# Task details
Return every line of the listing that contains the string "instrumentName", treating uppercase and lowercase letters as different.

# Record excerpts
↓↓↓

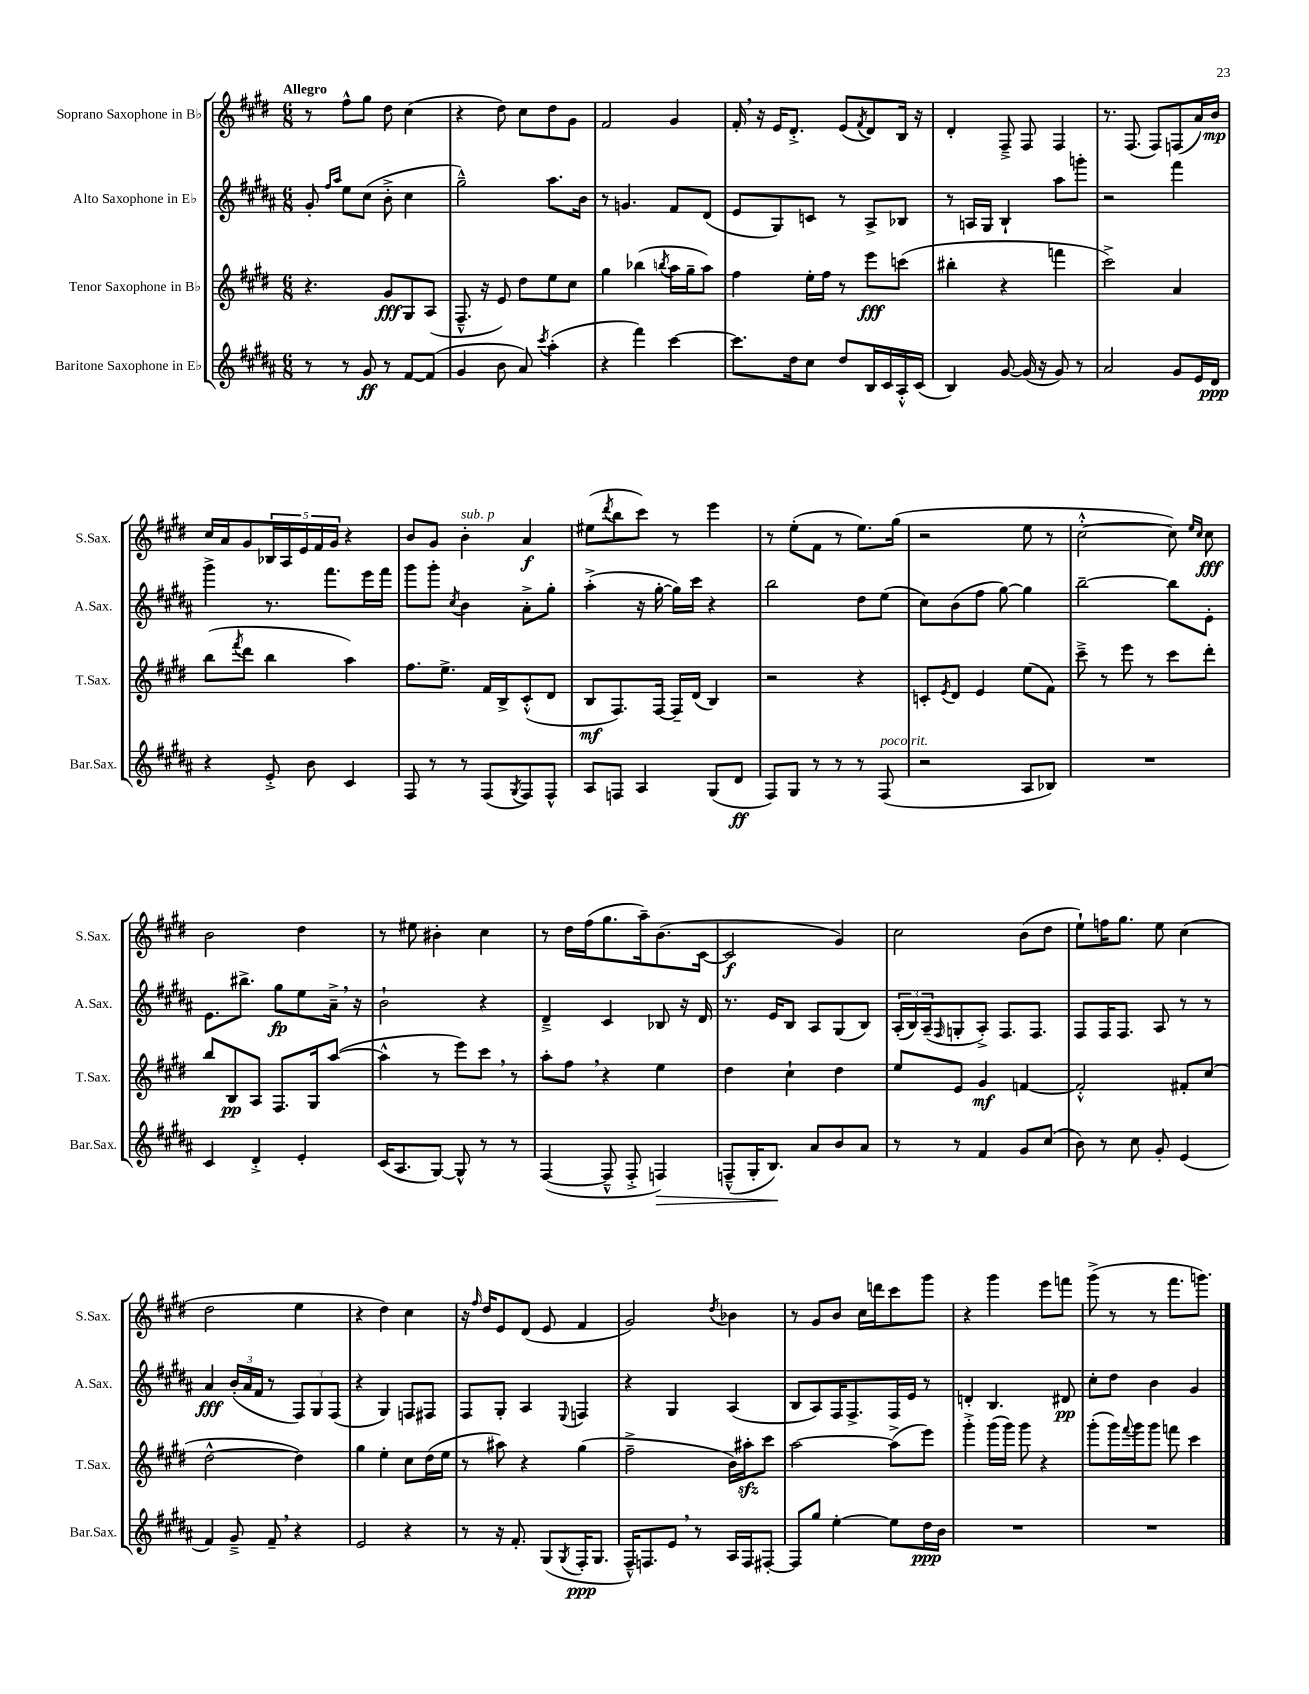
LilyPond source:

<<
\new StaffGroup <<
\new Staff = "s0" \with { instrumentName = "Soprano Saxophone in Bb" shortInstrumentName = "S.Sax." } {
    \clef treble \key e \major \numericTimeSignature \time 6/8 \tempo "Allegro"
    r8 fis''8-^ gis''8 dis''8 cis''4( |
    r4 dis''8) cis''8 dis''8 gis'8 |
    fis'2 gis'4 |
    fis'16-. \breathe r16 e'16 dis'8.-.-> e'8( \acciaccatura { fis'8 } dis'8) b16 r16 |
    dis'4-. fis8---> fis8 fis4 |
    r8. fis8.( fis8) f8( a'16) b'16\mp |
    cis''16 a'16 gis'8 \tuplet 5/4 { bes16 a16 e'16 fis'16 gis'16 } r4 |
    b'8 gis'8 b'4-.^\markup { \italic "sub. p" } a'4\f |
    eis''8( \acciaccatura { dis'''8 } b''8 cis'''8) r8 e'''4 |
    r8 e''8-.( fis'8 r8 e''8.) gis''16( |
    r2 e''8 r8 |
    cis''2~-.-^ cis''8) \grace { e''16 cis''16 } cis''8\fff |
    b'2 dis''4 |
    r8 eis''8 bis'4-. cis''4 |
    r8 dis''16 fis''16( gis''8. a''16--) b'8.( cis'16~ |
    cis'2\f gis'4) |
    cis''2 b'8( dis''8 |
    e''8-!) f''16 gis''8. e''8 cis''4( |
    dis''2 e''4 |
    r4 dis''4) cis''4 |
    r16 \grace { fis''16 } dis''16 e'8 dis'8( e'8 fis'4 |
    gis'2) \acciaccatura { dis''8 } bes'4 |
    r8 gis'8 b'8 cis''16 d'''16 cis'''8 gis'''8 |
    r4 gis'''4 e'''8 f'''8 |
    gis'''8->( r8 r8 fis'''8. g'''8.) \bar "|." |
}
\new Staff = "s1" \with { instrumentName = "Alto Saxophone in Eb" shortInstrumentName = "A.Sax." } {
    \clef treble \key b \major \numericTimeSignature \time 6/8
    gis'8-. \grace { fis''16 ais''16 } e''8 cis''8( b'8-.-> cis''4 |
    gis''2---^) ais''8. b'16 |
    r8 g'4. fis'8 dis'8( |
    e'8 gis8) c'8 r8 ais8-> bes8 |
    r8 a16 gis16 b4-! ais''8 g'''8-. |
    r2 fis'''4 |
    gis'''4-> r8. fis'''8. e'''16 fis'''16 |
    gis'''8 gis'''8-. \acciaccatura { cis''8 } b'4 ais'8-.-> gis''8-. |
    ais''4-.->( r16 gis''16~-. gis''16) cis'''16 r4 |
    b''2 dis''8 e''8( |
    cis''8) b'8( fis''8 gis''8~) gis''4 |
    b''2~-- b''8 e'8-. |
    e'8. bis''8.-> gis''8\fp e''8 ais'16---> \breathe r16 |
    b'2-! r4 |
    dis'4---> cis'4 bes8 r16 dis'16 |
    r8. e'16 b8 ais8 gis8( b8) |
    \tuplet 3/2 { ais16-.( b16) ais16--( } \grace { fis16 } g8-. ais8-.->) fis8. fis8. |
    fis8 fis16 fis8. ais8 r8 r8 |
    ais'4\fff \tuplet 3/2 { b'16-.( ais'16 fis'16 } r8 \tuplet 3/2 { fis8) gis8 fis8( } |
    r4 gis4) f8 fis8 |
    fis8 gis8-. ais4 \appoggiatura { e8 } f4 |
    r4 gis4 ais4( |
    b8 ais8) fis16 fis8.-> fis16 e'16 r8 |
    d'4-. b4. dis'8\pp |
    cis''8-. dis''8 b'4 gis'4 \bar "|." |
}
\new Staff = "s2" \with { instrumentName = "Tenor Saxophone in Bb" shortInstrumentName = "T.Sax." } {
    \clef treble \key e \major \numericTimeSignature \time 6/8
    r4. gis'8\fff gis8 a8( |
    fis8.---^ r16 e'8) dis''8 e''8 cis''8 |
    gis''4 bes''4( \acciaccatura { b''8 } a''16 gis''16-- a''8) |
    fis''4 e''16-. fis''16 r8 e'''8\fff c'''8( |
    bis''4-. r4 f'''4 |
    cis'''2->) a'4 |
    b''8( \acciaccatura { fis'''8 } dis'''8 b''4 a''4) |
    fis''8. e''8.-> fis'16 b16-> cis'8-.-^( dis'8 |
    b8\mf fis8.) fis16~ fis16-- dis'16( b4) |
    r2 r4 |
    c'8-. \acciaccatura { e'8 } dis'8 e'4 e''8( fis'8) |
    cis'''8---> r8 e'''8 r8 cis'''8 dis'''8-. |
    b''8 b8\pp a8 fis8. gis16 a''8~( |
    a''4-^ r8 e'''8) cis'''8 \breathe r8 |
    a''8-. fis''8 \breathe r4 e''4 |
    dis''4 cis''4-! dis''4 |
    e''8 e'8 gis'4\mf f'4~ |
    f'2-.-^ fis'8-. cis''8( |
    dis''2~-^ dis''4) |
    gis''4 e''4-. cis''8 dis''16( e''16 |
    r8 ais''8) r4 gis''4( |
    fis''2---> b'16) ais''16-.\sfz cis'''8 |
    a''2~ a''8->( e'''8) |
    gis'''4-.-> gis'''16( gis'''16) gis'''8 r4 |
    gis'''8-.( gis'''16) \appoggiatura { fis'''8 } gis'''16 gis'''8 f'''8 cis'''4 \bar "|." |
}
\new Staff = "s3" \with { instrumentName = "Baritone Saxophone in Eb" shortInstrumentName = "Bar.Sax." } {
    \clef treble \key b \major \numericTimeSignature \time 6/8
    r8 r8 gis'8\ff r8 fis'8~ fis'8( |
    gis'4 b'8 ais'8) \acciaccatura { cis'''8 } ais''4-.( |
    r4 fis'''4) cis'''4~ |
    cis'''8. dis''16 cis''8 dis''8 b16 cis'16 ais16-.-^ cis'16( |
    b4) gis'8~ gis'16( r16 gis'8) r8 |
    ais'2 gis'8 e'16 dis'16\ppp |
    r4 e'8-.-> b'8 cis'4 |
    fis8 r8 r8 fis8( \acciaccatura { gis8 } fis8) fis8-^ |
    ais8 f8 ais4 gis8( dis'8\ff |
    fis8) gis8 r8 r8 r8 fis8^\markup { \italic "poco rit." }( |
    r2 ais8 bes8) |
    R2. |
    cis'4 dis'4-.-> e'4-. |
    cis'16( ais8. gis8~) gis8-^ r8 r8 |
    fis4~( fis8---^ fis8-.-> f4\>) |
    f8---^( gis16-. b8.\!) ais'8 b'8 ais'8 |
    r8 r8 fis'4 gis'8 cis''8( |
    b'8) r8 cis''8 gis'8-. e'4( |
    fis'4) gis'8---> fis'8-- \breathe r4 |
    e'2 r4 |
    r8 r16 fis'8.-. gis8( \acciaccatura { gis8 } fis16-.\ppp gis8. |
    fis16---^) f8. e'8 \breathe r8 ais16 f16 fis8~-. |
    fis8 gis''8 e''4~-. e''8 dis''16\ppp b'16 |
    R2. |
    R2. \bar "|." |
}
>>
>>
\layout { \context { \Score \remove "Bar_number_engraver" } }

↑↑↑

# Full answer
\new Staff = "s0" \with { instrumentName = "Soprano Saxophone in Bb" shortInstrumentName = "S.Sax." } {
\new Staff = "s1" \with { instrumentName = "Alto Saxophone in Eb" shortInstrumentName = "A.Sax." } {
\new Staff = "s2" \with { instrumentName = "Tenor Saxophone in Bb" shortInstrumentName = "T.Sax." } {
\new Staff = "s3" \with { instrumentName = "Baritone Saxophone in Eb" shortInstrumentName = "Bar.Sax." } {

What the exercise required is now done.